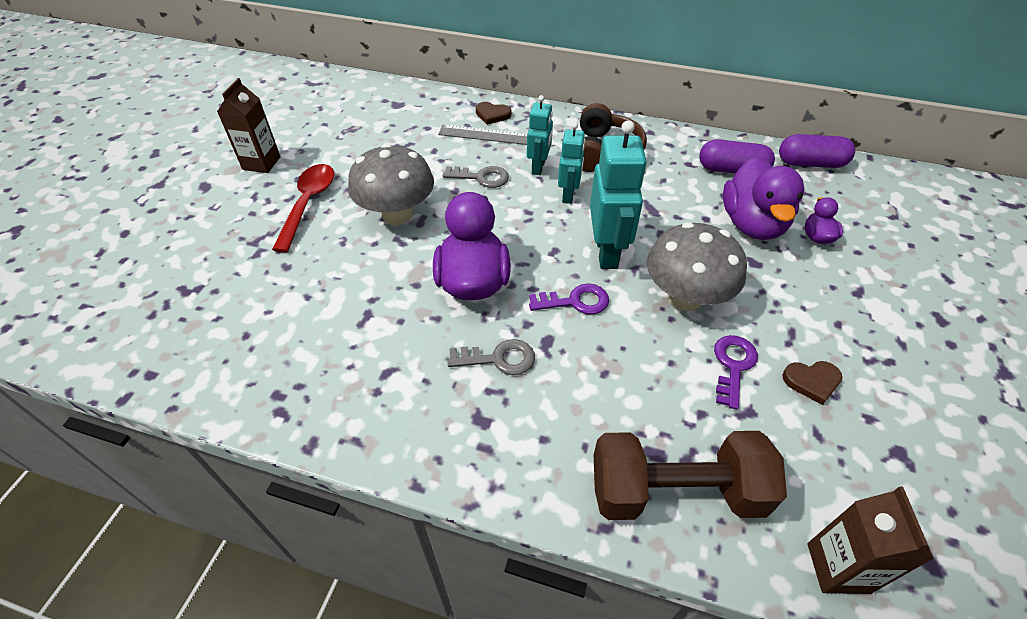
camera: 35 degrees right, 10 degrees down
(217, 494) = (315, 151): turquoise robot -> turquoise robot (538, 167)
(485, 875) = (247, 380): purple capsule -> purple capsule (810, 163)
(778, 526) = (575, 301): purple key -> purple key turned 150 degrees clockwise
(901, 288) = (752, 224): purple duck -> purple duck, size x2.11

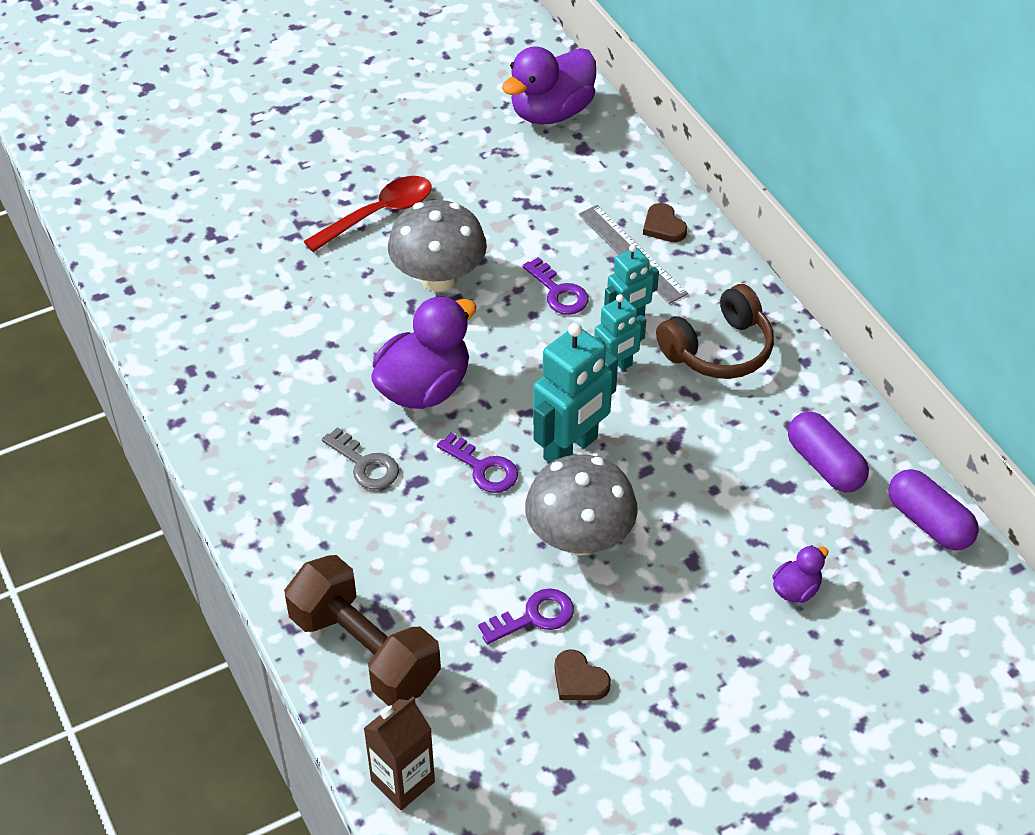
camera: 45 degrees right, 0 degrees up
(261, 163) = (385, 141): brown carton -> none
(481, 177) = (559, 292): grey key -> purple key
(752, 224) = (750, 529): purple duck -> purple duck (551, 112)

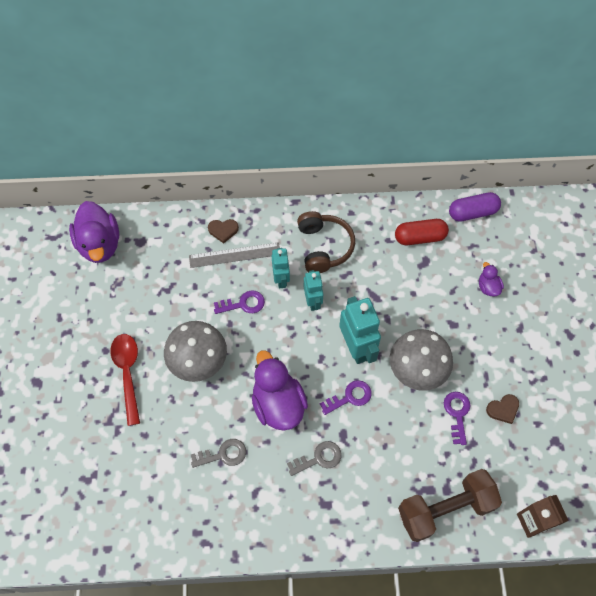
camera: 65 degrees left, 15 degrees up
(315, 356) = (223, 454): none -> grey key
(825, 464) = (420, 237): purple capsule -> red capsule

= = = = = = =

Work instruction ▸ Please write out the material from the line containing "(481, 177) = (559, 292): grey" to its final line, both inclusive, exactly as it appears; pictures are not part of the copy.

Answer for the task ▸
(481, 177) = (559, 292): grey key -> purple key
(752, 224) = (750, 529): purple duck -> purple duck (551, 112)

camera: 65 degrees left, 15 degrees up
(315, 356) = (223, 454): none -> grey key
(825, 464) = (420, 237): purple capsule -> red capsule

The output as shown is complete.